#### [INFORMATION SUPPLIED]
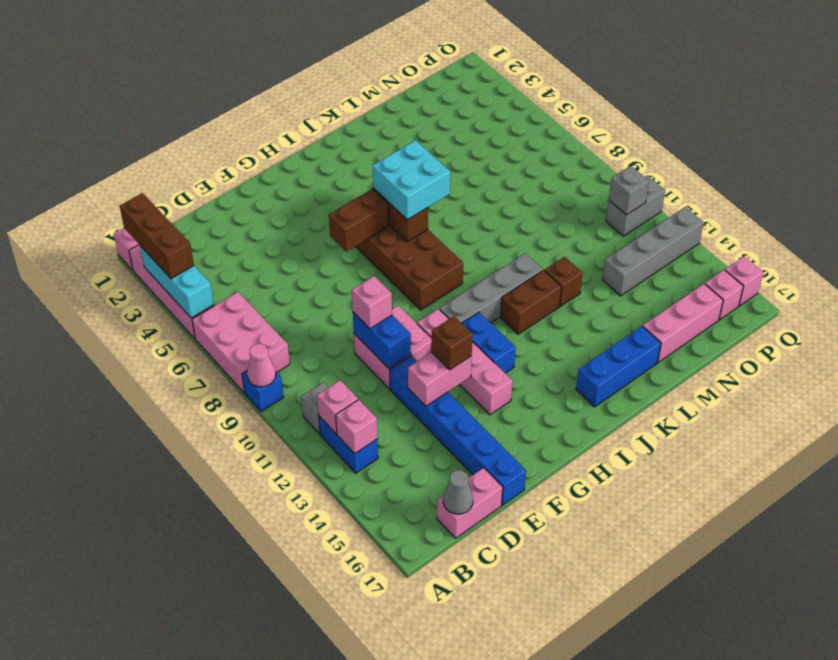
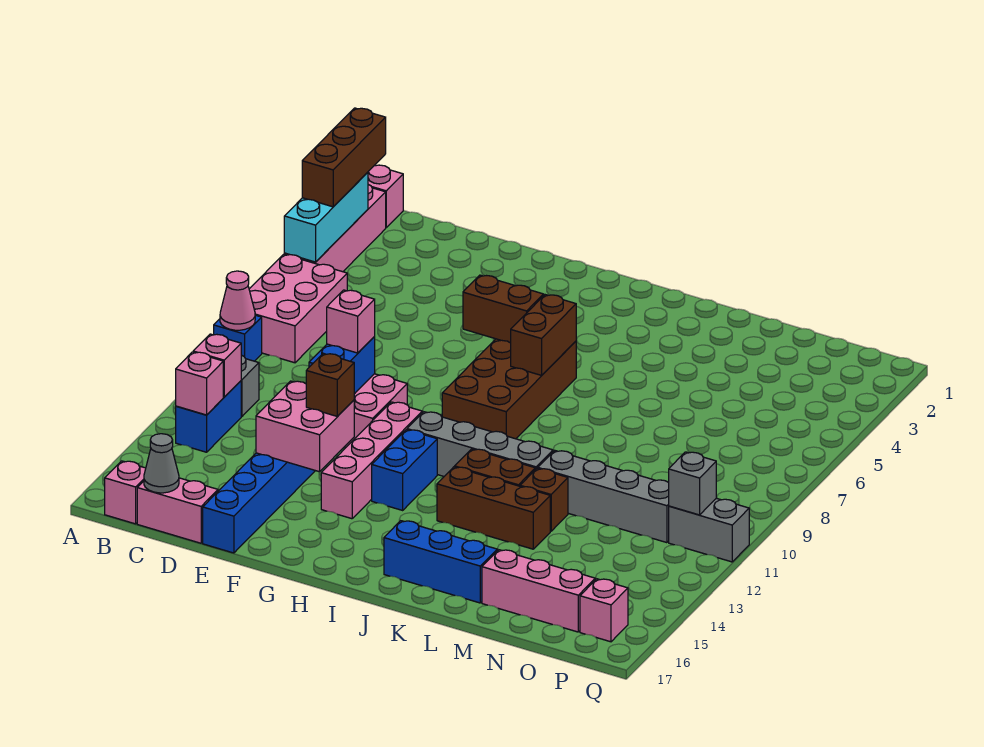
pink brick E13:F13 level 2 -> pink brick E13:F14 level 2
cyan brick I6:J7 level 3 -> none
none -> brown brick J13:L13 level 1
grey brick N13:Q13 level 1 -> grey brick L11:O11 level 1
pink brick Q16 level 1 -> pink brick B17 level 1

--

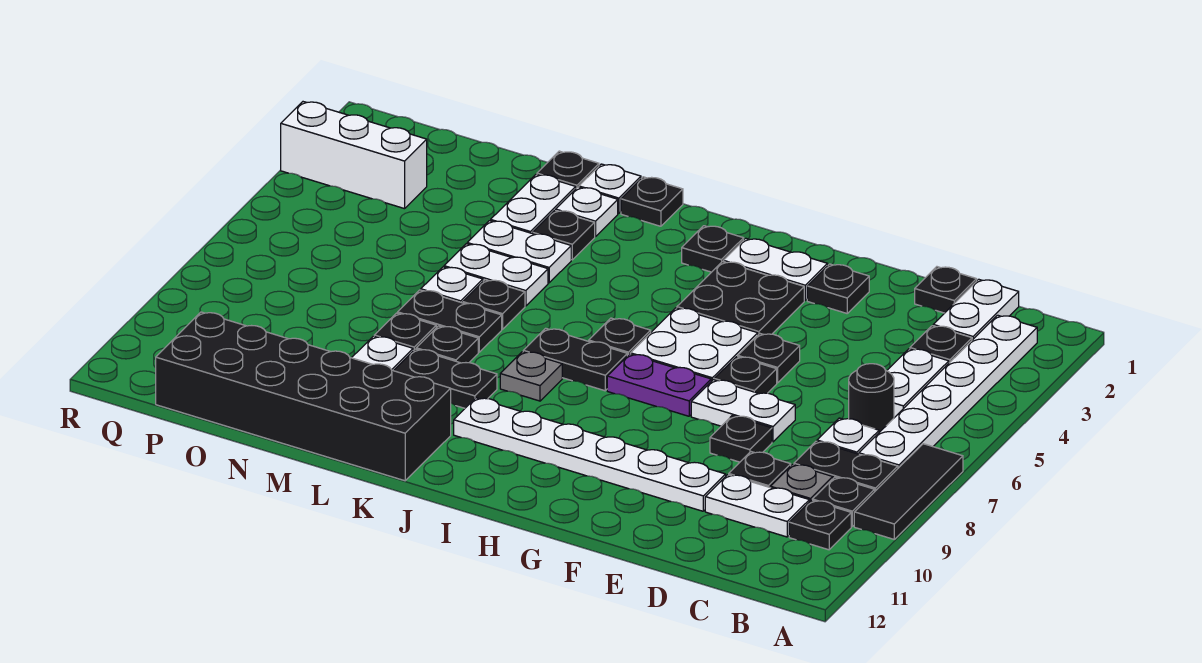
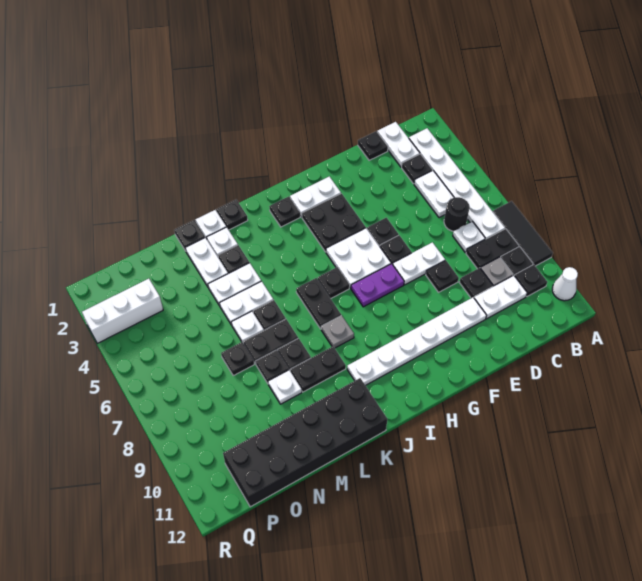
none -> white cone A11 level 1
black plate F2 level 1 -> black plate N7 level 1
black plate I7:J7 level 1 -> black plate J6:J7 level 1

#### [EXERCISE]
When you reach the line holding "grey brick N13:Q13" in the records above, begin reproducing exactly, stop after the line holding "pink brick Q16", and output nothing else.

#### [RESULT]
grey brick N13:Q13 level 1 -> grey brick L11:O11 level 1
pink brick Q16 level 1 -> pink brick B17 level 1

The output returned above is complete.